What is expected: From the data, copy out every line in which the word "counterclockwise" appears.

Supplied material:
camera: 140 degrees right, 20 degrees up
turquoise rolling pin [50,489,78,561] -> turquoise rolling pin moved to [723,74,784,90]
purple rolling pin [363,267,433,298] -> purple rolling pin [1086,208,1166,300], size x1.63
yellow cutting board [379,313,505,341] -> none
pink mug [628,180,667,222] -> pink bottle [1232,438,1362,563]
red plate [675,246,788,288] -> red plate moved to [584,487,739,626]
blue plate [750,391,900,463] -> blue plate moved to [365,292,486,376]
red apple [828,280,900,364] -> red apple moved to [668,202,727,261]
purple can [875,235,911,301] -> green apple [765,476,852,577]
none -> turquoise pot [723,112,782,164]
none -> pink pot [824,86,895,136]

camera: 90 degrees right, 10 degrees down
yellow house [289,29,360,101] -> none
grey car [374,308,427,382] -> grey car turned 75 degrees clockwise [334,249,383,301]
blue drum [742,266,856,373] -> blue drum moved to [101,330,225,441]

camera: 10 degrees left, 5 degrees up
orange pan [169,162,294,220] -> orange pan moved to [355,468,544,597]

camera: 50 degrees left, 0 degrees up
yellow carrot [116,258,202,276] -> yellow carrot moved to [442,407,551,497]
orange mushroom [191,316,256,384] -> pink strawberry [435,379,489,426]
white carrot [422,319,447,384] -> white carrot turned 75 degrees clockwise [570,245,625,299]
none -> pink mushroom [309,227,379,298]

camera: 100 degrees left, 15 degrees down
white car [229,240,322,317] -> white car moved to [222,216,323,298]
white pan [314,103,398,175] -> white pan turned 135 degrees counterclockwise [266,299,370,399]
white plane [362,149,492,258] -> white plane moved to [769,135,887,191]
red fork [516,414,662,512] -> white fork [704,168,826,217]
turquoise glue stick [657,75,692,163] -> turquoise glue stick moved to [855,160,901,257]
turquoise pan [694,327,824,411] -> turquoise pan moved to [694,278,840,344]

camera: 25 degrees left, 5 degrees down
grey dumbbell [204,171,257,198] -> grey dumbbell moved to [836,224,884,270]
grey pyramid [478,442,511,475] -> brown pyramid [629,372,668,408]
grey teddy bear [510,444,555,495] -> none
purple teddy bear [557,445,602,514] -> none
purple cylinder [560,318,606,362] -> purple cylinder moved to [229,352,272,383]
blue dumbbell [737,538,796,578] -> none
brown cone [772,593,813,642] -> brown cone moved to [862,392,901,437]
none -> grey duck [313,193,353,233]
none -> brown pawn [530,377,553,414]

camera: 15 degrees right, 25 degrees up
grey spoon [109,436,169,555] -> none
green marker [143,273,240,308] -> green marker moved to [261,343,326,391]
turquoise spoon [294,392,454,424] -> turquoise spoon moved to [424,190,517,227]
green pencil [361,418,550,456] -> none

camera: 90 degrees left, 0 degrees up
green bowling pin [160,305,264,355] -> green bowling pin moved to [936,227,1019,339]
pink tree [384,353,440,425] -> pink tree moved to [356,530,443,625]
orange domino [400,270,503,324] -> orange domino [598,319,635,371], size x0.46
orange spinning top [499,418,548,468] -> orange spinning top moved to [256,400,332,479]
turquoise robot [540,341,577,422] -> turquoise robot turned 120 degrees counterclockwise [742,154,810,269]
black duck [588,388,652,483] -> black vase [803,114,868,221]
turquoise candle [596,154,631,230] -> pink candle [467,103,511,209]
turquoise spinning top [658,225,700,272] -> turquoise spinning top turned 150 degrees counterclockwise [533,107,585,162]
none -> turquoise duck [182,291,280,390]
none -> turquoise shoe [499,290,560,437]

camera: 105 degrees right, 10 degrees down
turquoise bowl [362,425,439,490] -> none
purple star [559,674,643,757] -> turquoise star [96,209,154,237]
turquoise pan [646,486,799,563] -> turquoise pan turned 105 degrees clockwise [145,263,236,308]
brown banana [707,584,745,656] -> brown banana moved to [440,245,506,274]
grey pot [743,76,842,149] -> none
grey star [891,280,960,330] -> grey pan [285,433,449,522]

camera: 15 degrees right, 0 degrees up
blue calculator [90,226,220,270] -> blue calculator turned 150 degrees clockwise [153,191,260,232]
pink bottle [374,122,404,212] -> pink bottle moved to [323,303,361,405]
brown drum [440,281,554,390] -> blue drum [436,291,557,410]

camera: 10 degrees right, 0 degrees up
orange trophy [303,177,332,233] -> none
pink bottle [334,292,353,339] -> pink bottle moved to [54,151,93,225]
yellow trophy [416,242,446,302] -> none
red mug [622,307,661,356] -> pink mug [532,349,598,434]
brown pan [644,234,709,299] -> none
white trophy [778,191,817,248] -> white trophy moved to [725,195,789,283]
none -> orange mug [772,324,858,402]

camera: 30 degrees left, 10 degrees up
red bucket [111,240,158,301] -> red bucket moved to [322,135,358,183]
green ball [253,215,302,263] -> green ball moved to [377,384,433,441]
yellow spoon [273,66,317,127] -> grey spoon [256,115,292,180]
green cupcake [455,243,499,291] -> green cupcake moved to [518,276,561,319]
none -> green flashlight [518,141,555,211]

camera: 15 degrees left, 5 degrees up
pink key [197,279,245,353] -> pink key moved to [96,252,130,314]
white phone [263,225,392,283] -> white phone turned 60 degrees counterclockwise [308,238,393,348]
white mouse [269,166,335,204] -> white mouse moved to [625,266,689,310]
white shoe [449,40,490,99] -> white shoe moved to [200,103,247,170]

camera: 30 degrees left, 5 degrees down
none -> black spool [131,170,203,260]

Solution to the exercise:
white pan [314,103,398,175] -> white pan turned 135 degrees counterclockwise [266,299,370,399]
turquoise robot [540,341,577,422] -> turquoise robot turned 120 degrees counterclockwise [742,154,810,269]
turquoise spinning top [658,225,700,272] -> turquoise spinning top turned 150 degrees counterclockwise [533,107,585,162]
white phone [263,225,392,283] -> white phone turned 60 degrees counterclockwise [308,238,393,348]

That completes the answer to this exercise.